| Goal of the exercise |
What you return must be every line below that includes the word "moved".

| Collected material |
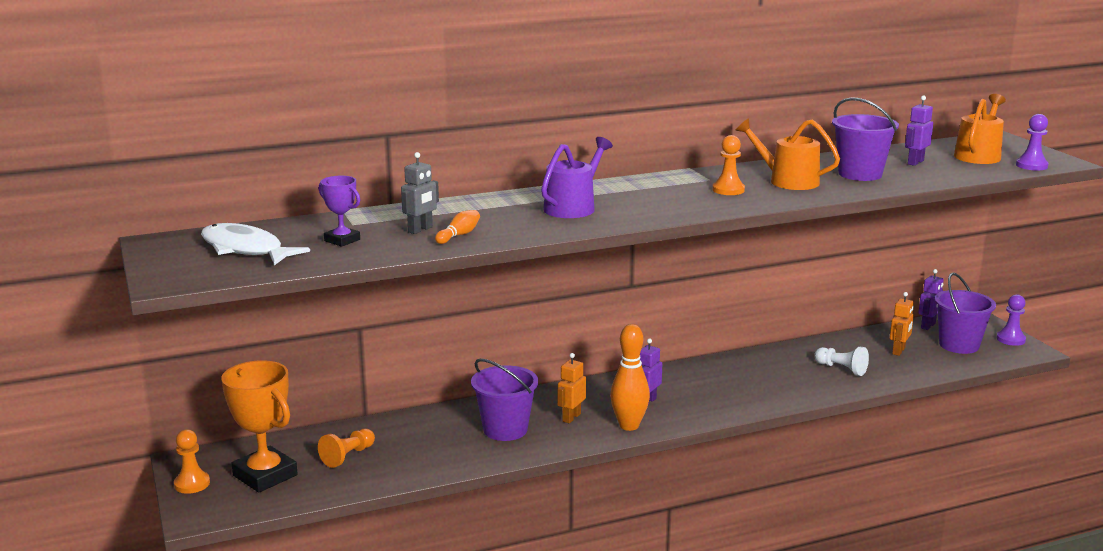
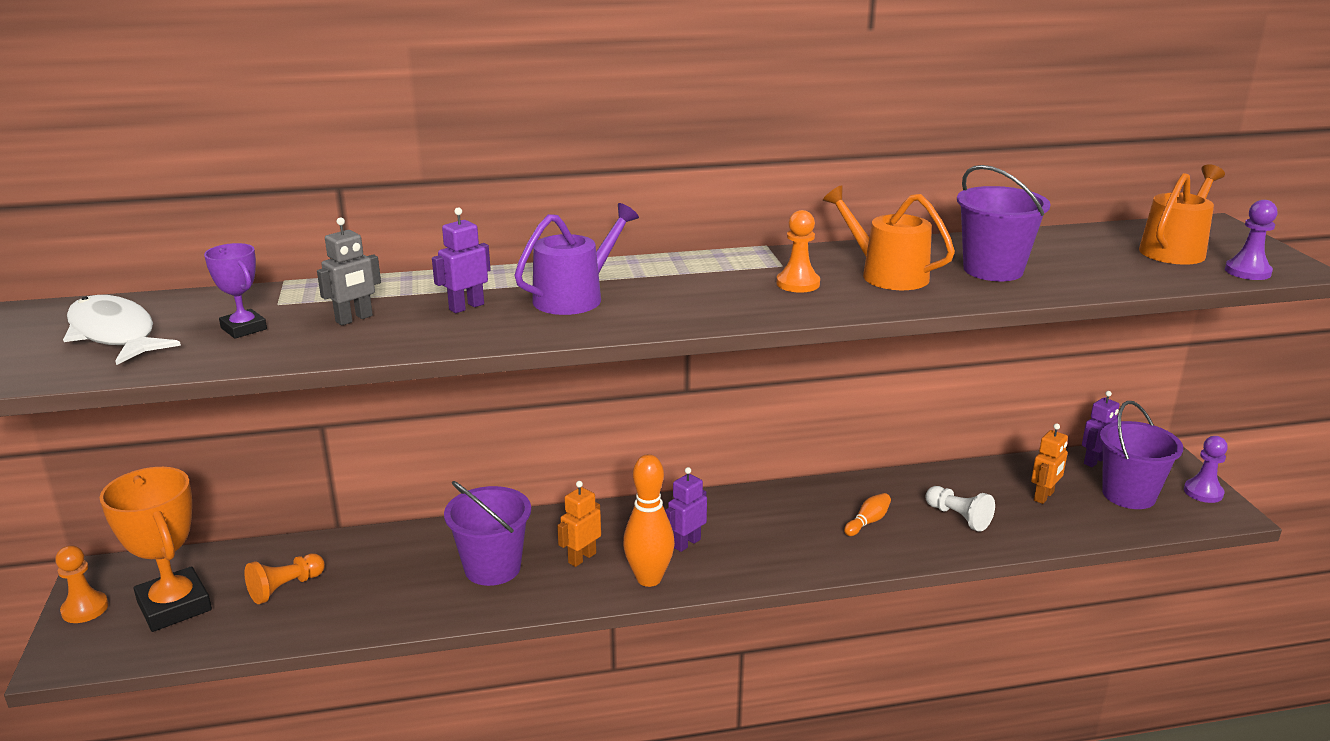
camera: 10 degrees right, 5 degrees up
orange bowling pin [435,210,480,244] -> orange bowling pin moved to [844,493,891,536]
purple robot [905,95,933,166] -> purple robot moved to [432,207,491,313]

| Solution for this task |
orange bowling pin [435,210,480,244] -> orange bowling pin moved to [844,493,891,536]
purple robot [905,95,933,166] -> purple robot moved to [432,207,491,313]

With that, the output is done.